━━━━━ DATA FOR REVIEW ━━━━━
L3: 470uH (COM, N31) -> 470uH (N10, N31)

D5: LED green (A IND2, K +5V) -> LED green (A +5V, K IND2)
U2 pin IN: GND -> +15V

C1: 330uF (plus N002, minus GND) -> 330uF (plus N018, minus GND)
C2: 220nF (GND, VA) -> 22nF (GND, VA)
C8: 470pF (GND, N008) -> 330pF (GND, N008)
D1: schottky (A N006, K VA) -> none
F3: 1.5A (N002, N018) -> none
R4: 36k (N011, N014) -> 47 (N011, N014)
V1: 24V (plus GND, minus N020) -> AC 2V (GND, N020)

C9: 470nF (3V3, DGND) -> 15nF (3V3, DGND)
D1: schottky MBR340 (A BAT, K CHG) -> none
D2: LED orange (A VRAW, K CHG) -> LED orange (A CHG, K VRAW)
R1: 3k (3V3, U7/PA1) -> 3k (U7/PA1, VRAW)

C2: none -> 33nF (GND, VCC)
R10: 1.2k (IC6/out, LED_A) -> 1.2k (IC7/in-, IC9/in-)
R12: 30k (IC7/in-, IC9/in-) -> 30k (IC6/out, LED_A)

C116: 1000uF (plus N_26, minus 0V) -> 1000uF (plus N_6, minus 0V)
━━━━━
▶ **AIM OF THE TASK**
Every line above that carries the string "plus" should be copied.

▶ **ANSWER TO THE PROBLEM**
C1: 330uF (plus N002, minus GND) -> 330uF (plus N018, minus GND)
V1: 24V (plus GND, minus N020) -> AC 2V (GND, N020)
C116: 1000uF (plus N_26, minus 0V) -> 1000uF (plus N_6, minus 0V)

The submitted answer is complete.